▶ WORK ORDER
After locating the line containing "purple nut [355,309,401,344]", transcribe that line and all following lines exactly, stopping only at the end of the records.

▶ EXTRACTED MATERIAL
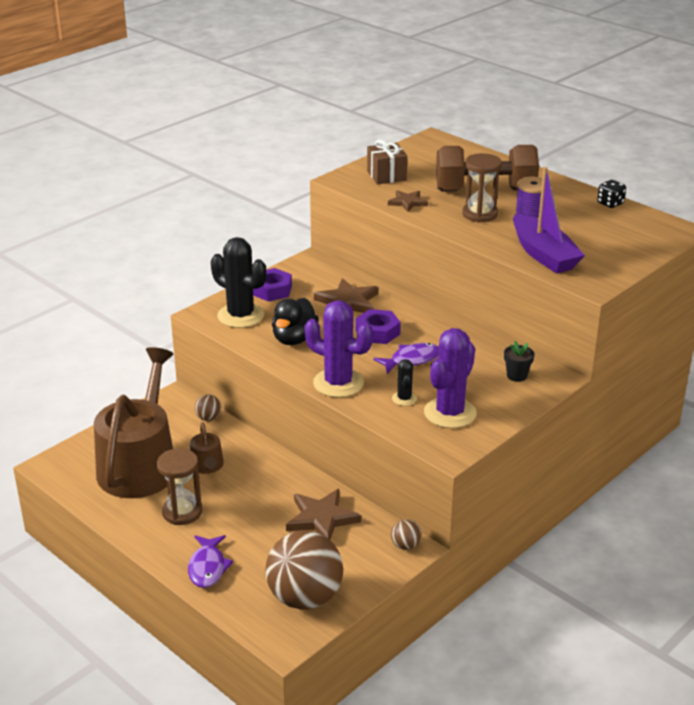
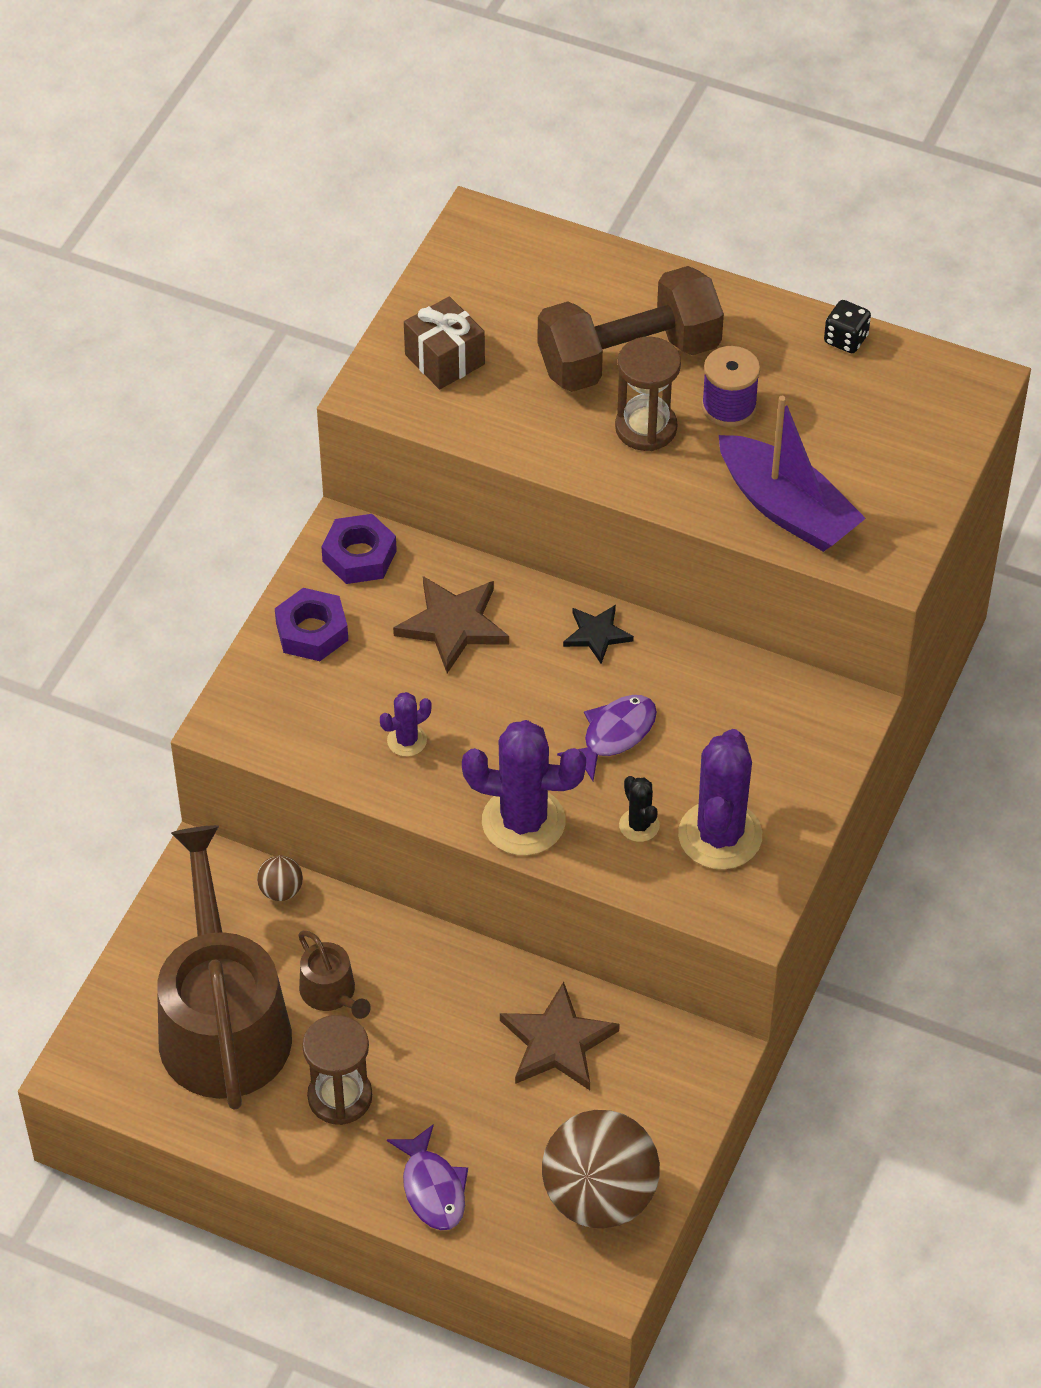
camera: 20 degrees left, 20 degrees up
black cactus [211,237,266,328] -> none
black duck [272,298,319,345] -> purple cactus [380,692,432,757]
purple nut [355,309,401,344] -> purple nut moved to [321,514,397,584]
brown star [388,190,428,212] -> none
brown ball [391,519,421,550] -> none
black flower pot [504,341,534,382] -> none
none -> black star [563,605,634,664]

▶ PROBLEM SOLUTION
purple nut [355,309,401,344] -> purple nut moved to [321,514,397,584]
brown star [388,190,428,212] -> none
brown ball [391,519,421,550] -> none
black flower pot [504,341,534,382] -> none
none -> black star [563,605,634,664]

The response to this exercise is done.